(Beginning of DATA FOR THE TASK)

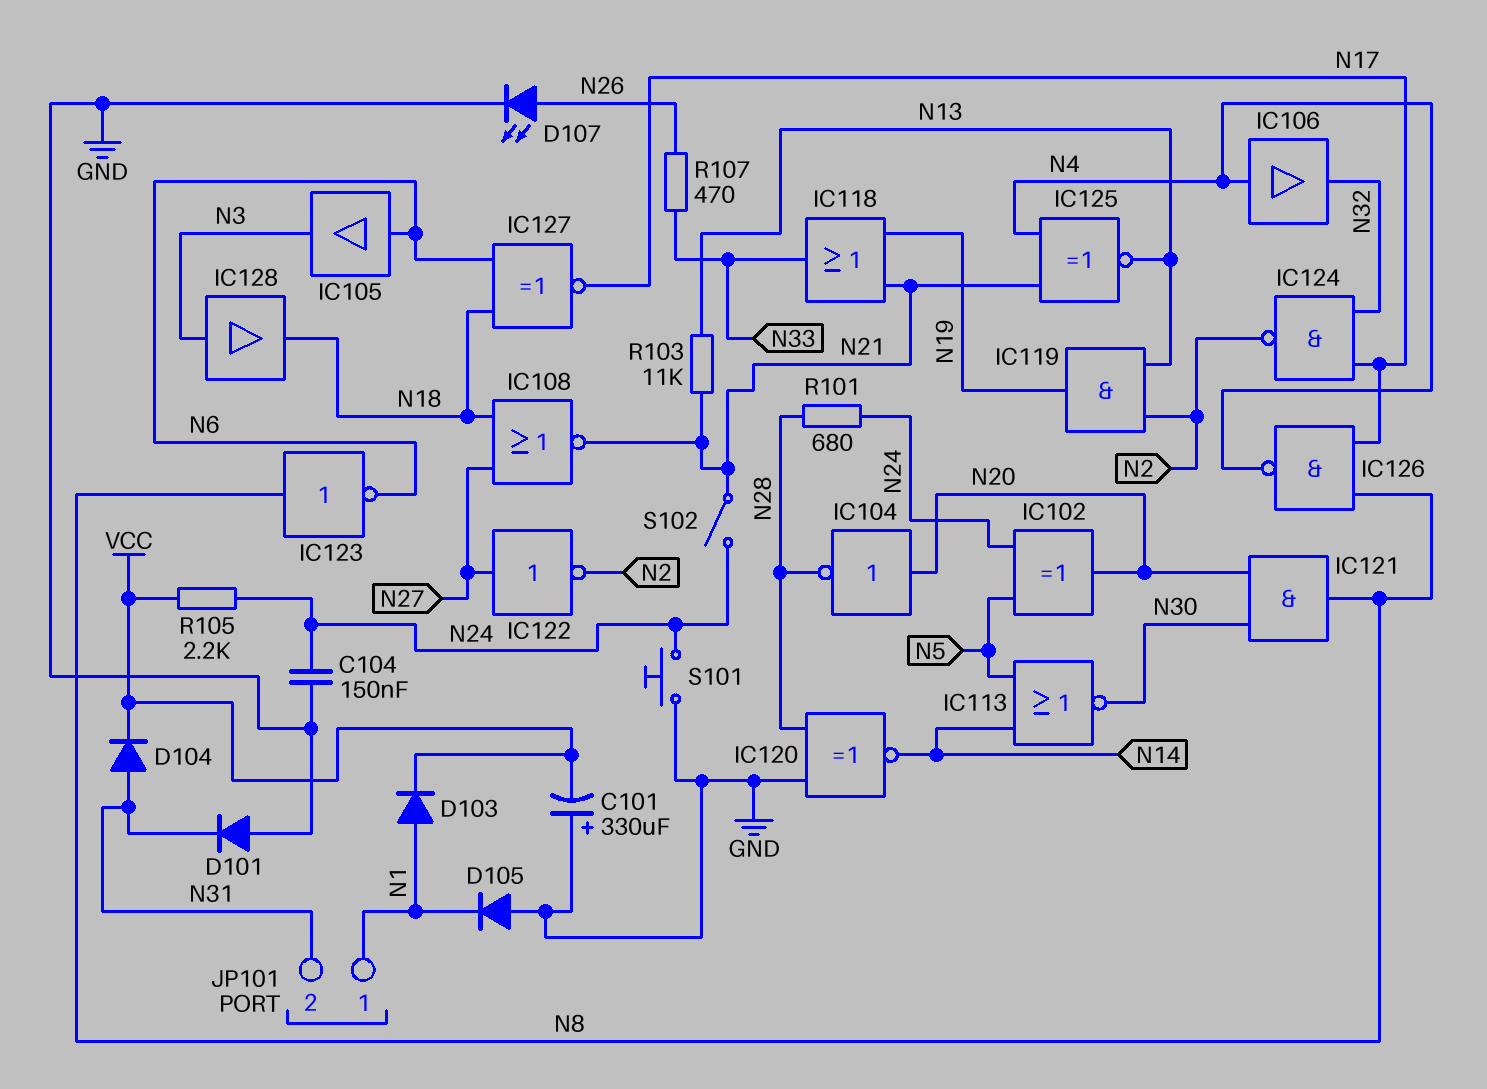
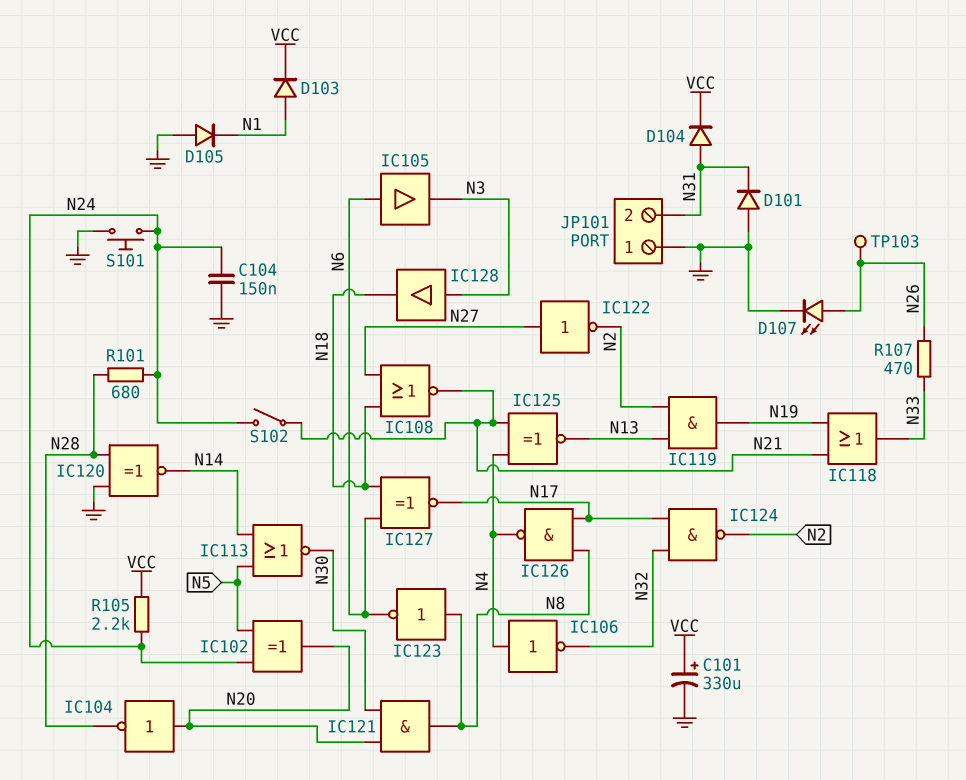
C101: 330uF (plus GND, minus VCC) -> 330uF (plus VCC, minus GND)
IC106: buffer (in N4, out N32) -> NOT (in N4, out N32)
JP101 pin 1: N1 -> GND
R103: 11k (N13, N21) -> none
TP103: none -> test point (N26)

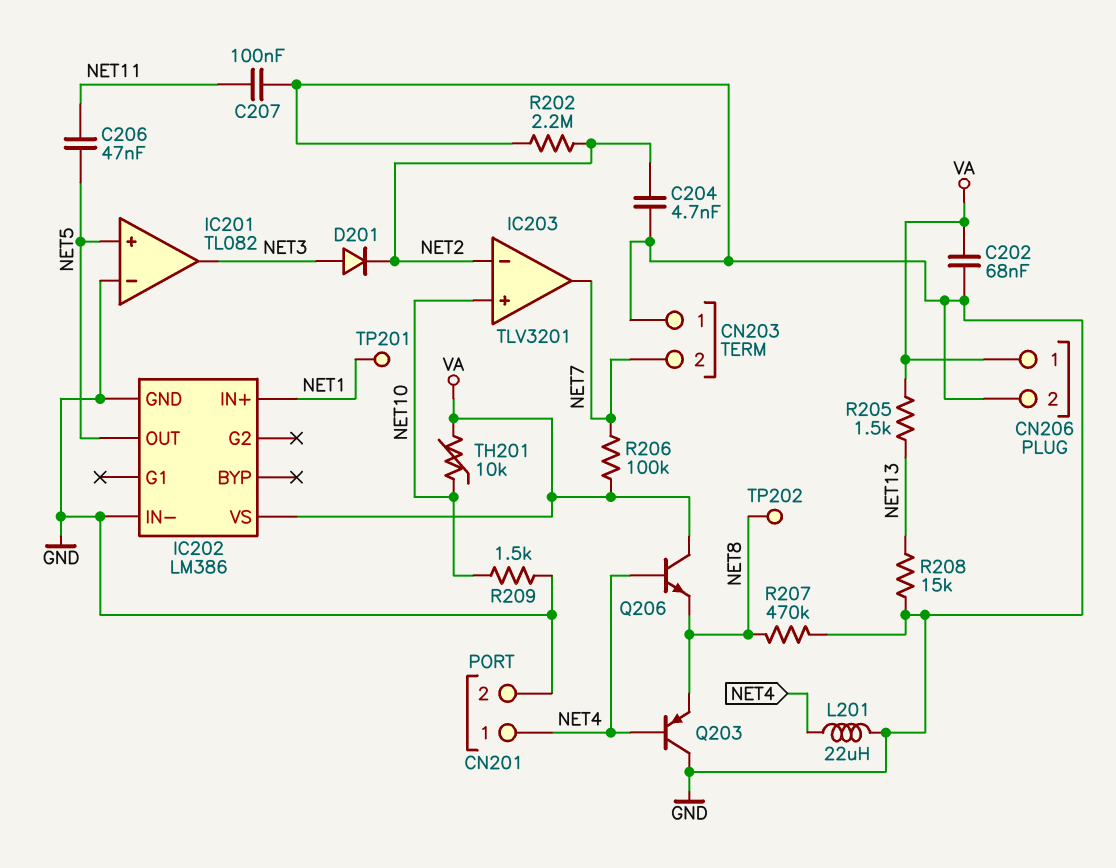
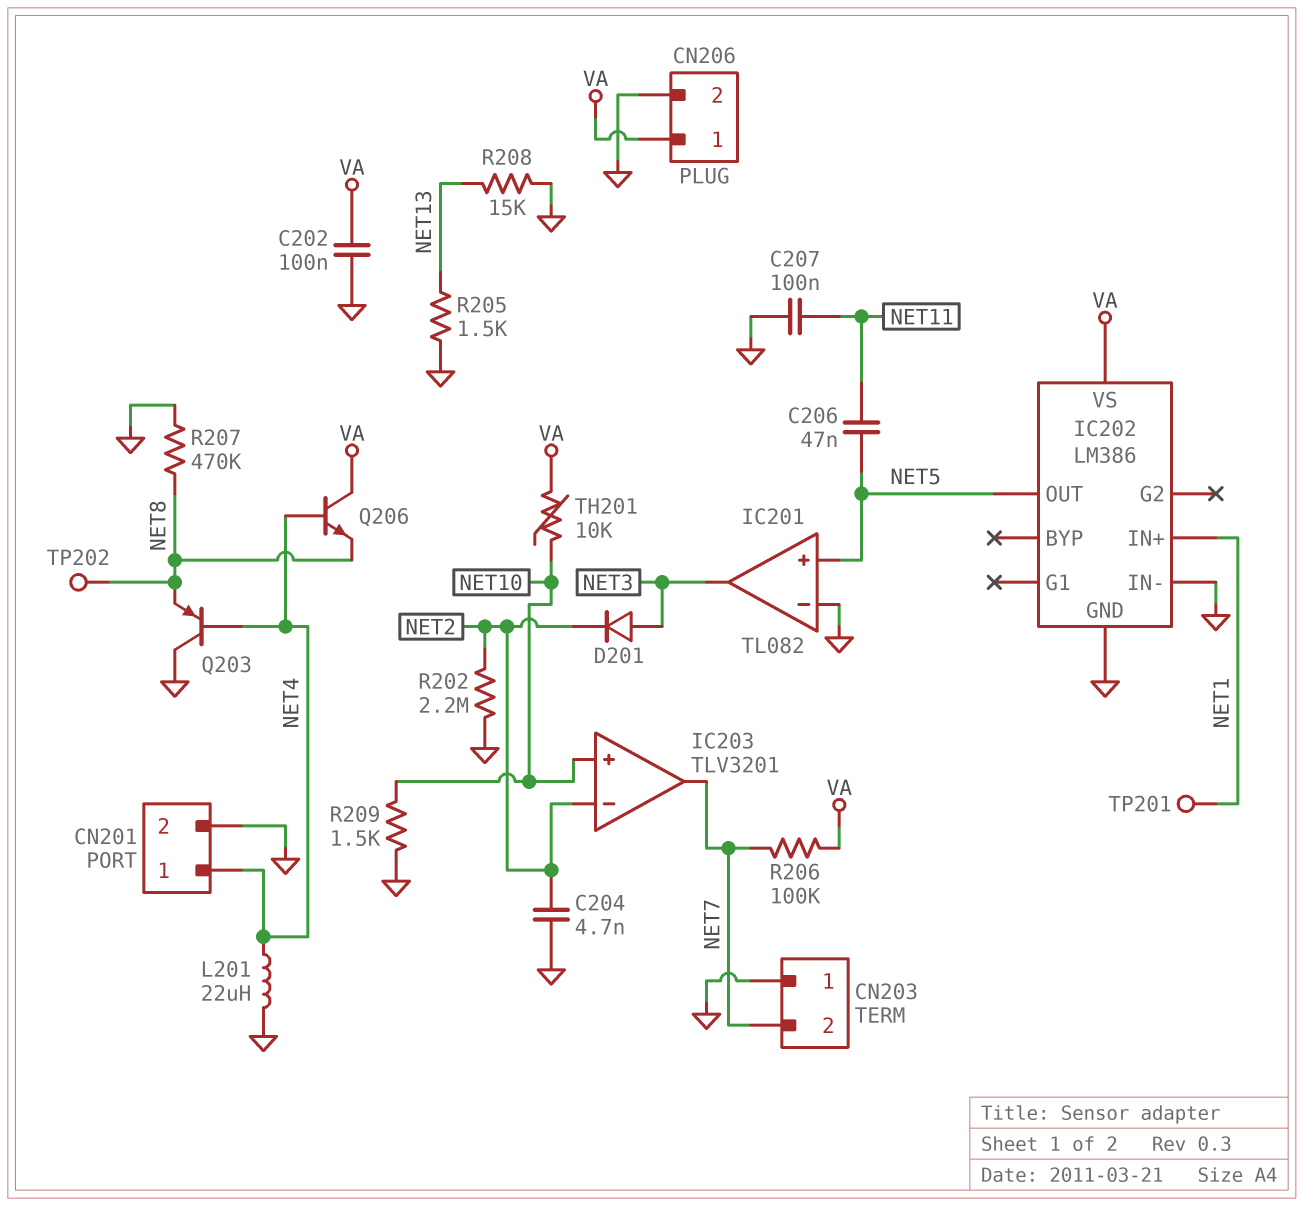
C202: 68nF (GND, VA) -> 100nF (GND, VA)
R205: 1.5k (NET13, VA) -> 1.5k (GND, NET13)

(End of DATA FOR THE TASK)

EXERCISE GOAL:
If a line in the records contains "none", report it.

REPLY TO THE EXERCISE:
R103: 11k (N13, N21) -> none
TP103: none -> test point (N26)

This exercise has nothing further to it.